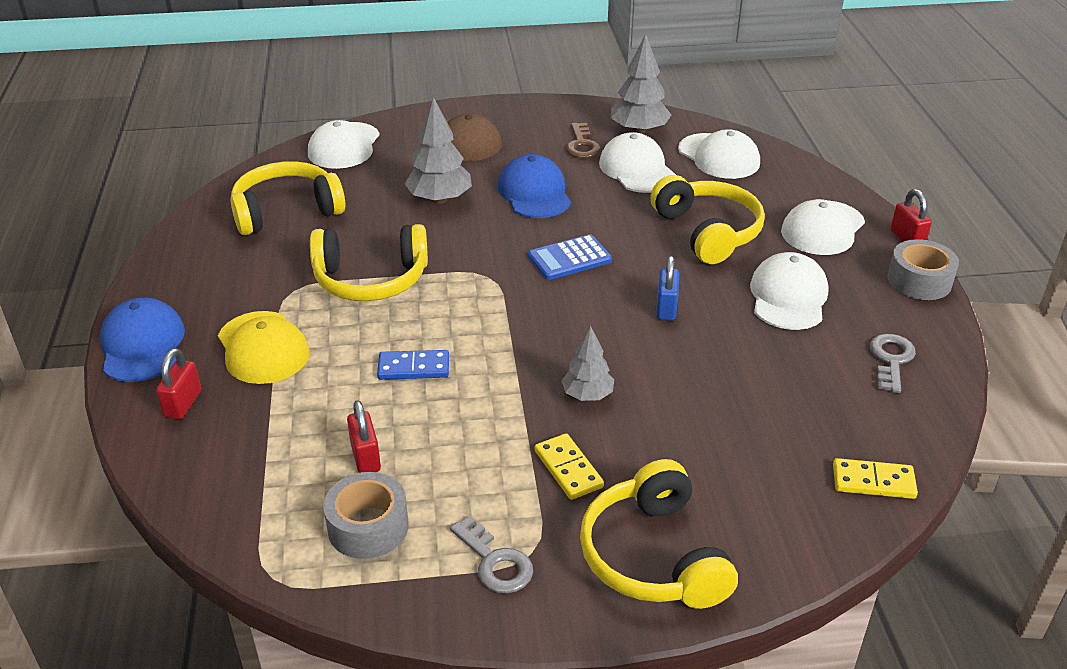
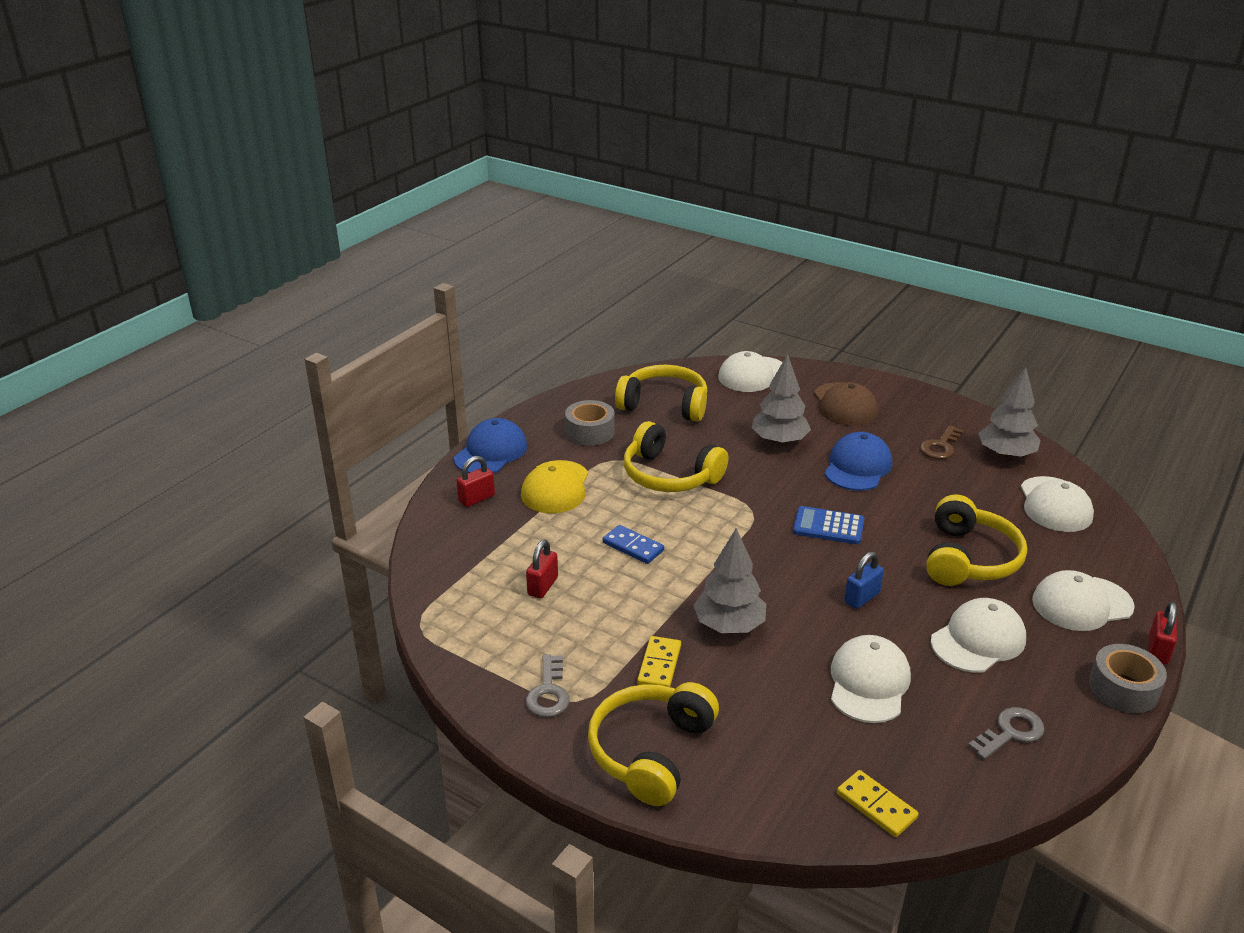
camera: 40 degrees right, 5 degrees down
(368, 527) = (499, 627): grey tape -> grey tape (590, 432)
(587, 395) = (729, 626): grey tree -> grey tree, size x1.58
(637, 169) = (966, 484): white cap -> white cap (869, 683)

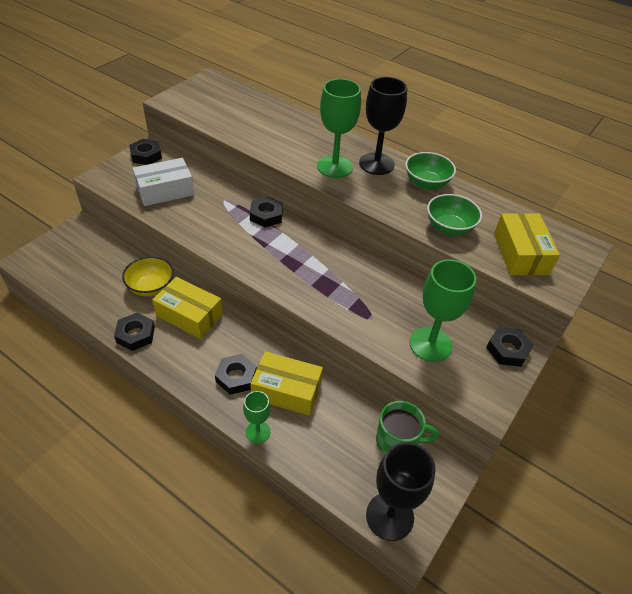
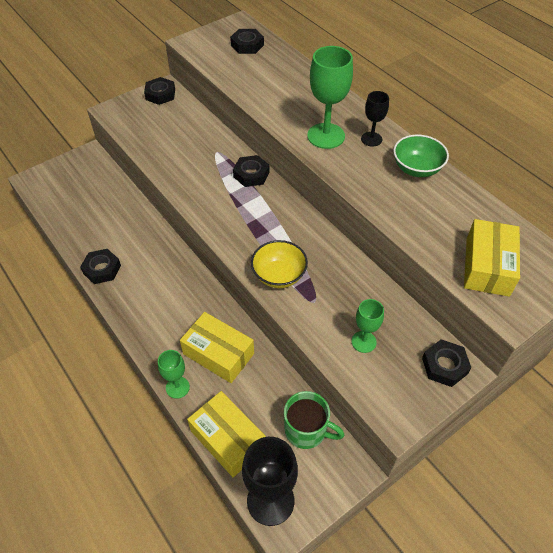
camera: 20 degrees right, 5 degrees up
(151, 287) = (131, 226): yellow bowl -> yellow bowl (279, 275)
(165, 190) = (165, 133): white box -> none
(189, 315) = (155, 260): yellow box -> yellow box (228, 439)
(236, 377) = (177, 330): black nut -> black nut (247, 45)
(376, 164) = (371, 139): black goblet -> black goblet, size x0.56
(430, 344) = (363, 342): green goblet -> green goblet, size x0.56
(449, 227) = (420, 223): green bowl -> none

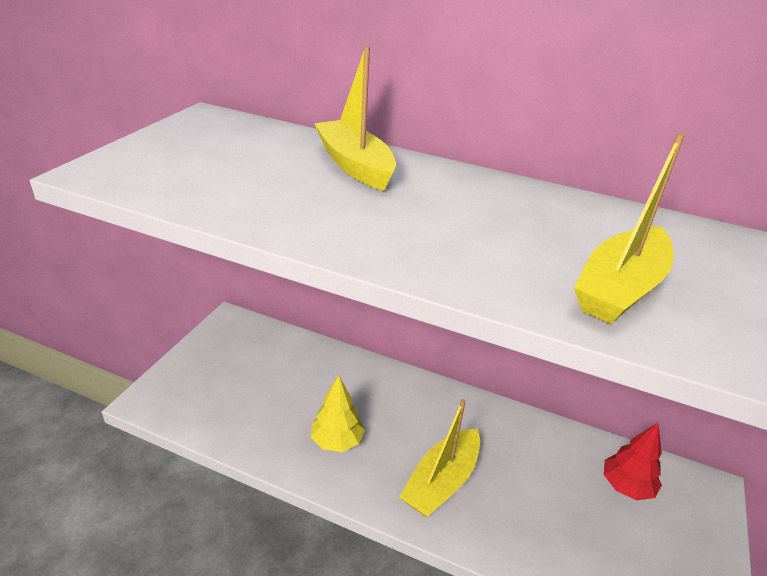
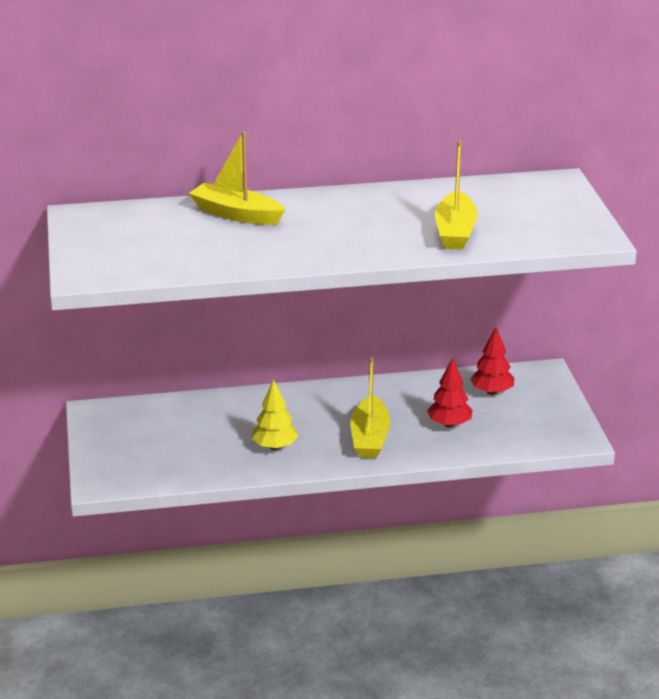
camera: 30 degrees left, 5 degrees down
(545, 510) = (449, 424): none -> red tree

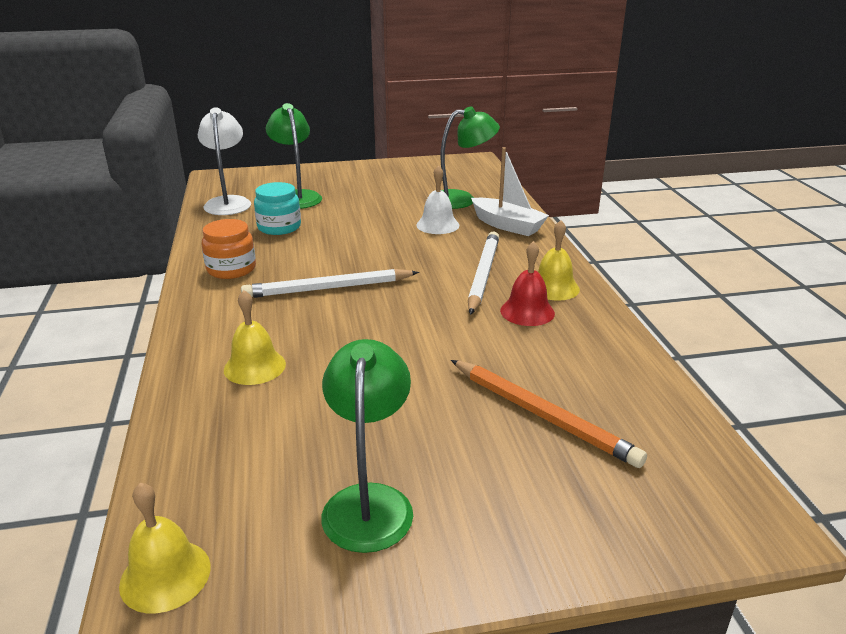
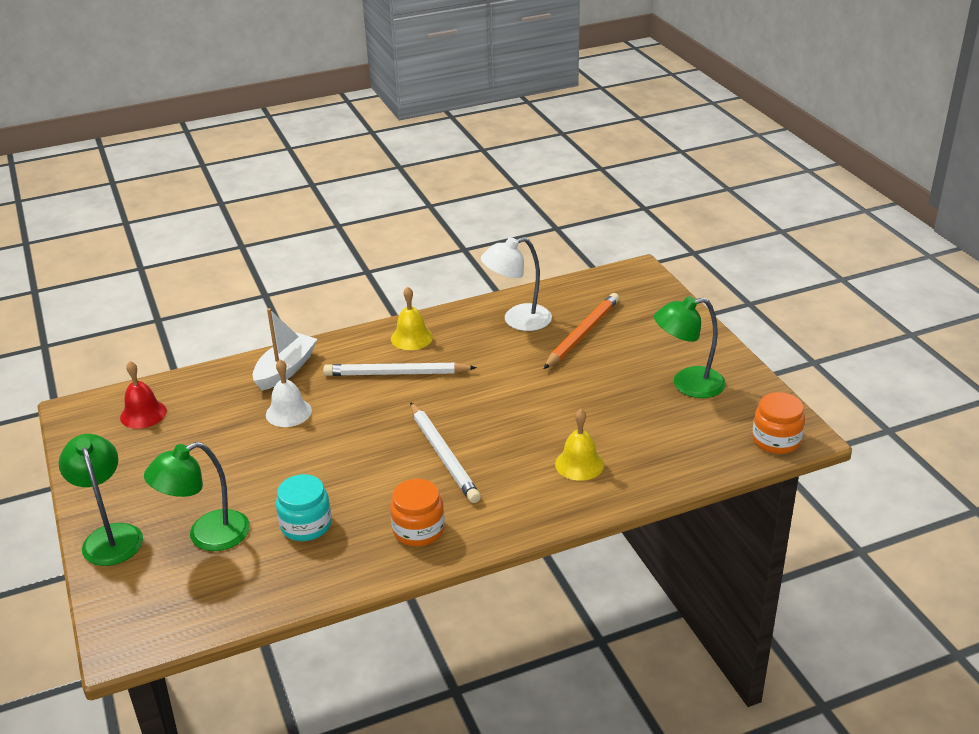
camera: 100 degrees left, 5 degrees up
(165, 575) = (776, 440): yellow bell -> orange jar
(228, 202) = (229, 594): white lamp -> white lamp (517, 320)
(462, 199) = (215, 405): green lamp -> green lamp (110, 536)
(527, 311) = (455, 347): red bell -> red bell (143, 414)

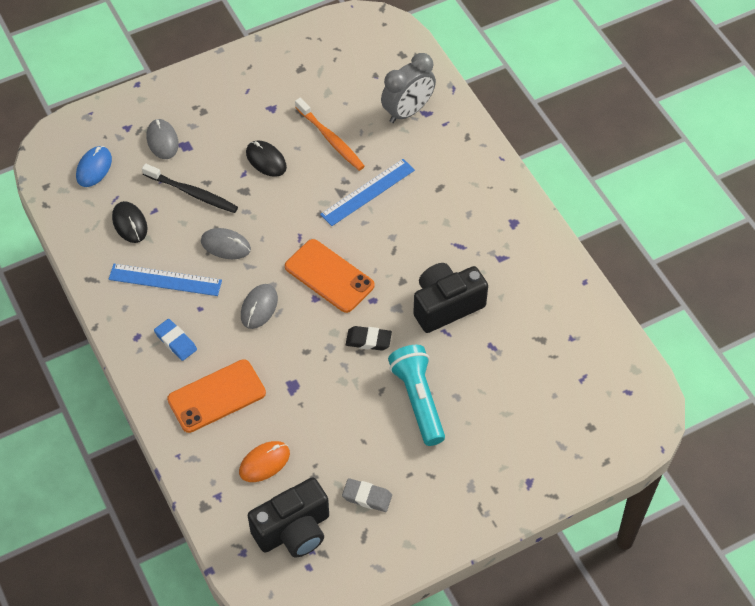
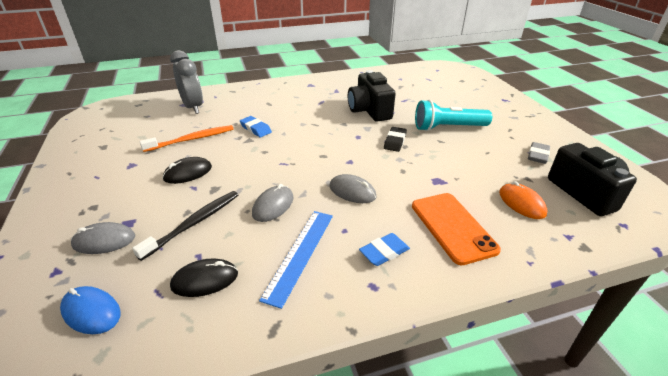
camera: 80 degrees left, 20 degrees down
(329, 276) = (329, 153): orange phone -> none
(367, 192) = (255, 129): blue ruler -> blue eraser

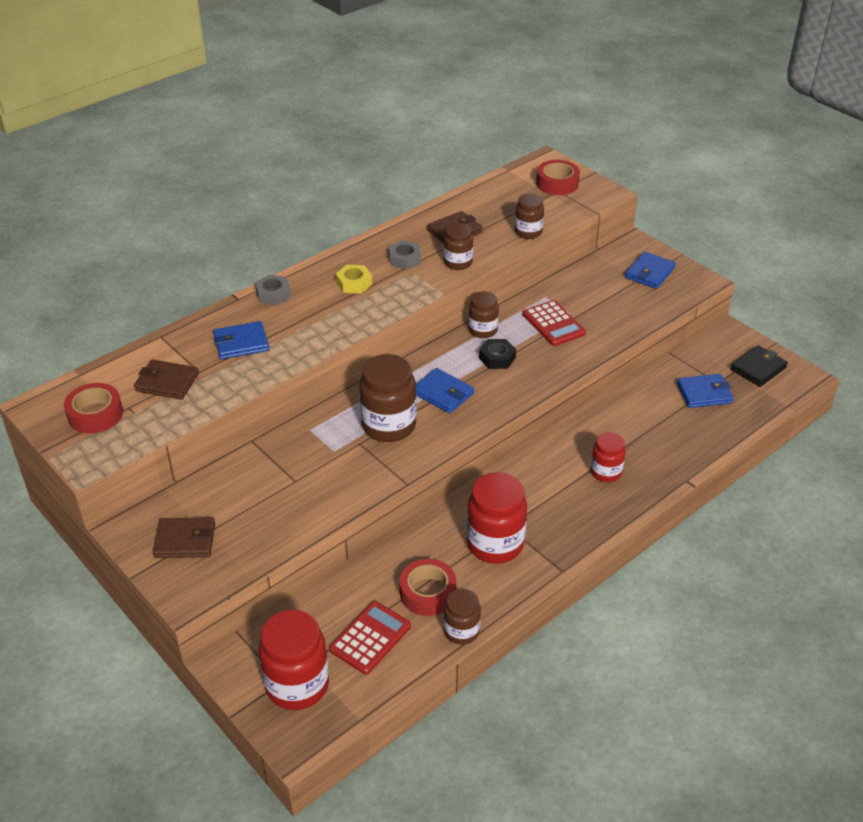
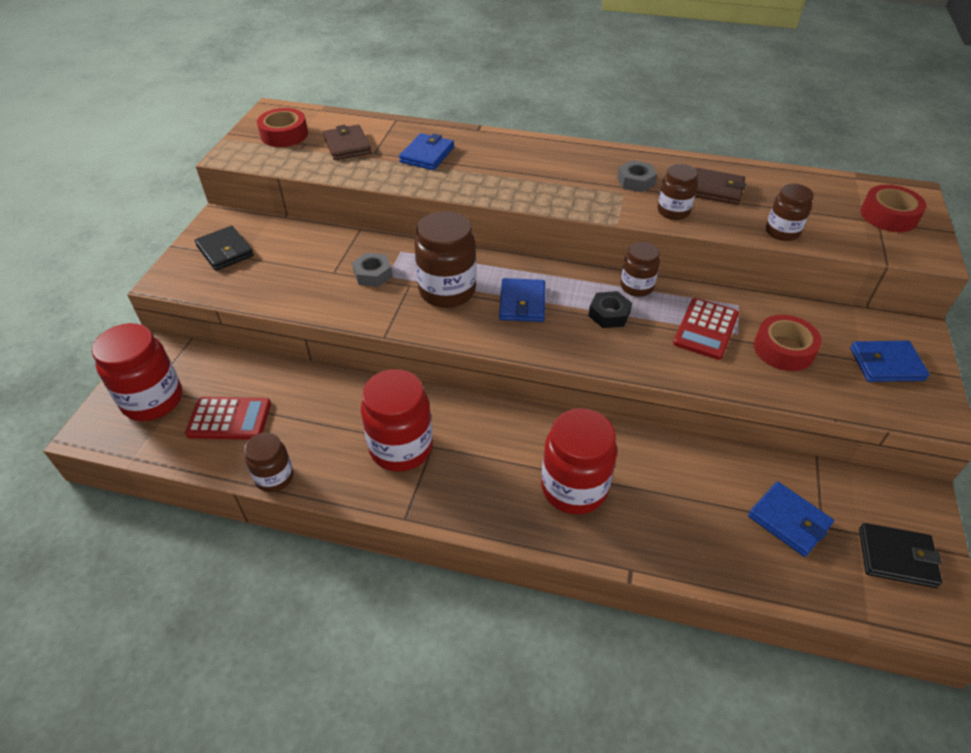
camera: 55 degrees right, 5 degrees up
(185, 540) = (225, 251): brown wallet -> black wallet
(241, 343) = (427, 155): blue wallet -> blue wallet turned 75 degrees clockwise
(273, 294) = (503, 141): grey nut -> grey nut (373, 274)
(354, 283) = (567, 171): yellow nut -> none
(428, 593) = (306, 430): red tape -> red tape (783, 349)
(606, 472) = (574, 488): red jar -> red jar, size x1.71

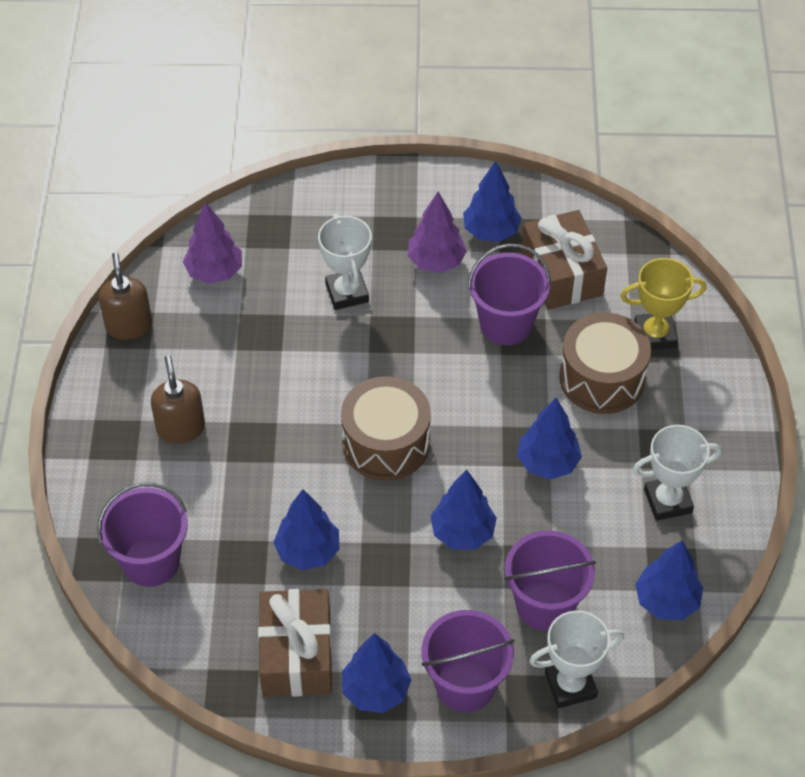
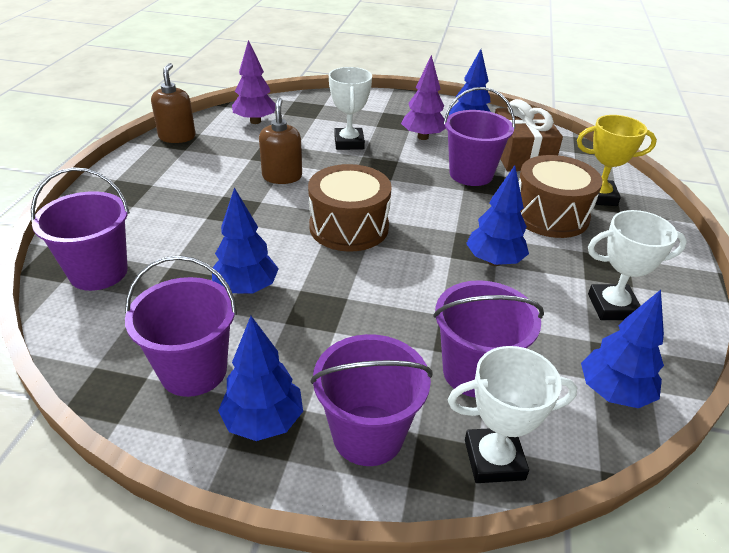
camera: 10 degrees right, 15 degrees down
(180, 428) = (181, 193): brown soap dispenser -> brown soap dispenser (282, 176)
(296, 654) = (193, 370): brown gift -> purple bucket
(463, 533) = (401, 298): blue tree -> none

▸ **What you have to do**:
Beginning with the line that contains "(449, 227) = (420, 223): green bowl -> none", write out the lines of the material above exactly, and end with the line that contains "camera: 80 degrees left, 20 degrees down". Omit the pictures.

▸ **Answer box**:
(449, 227) = (420, 223): green bowl -> none

camera: 30 degrees left, 5 degrees down
(545, 510) = (449, 424): none -> red tree

camera: 100 degrees left, 5 degrees up
(165, 575) = (776, 440): yellow bell -> orange jar
(228, 202) = (229, 594): white lamp -> white lamp (517, 320)
(462, 199) = (215, 405): green lamp -> green lamp (110, 536)
(527, 311) = (455, 347): red bell -> red bell (143, 414)

camera: 80 degrees left, 20 degrees down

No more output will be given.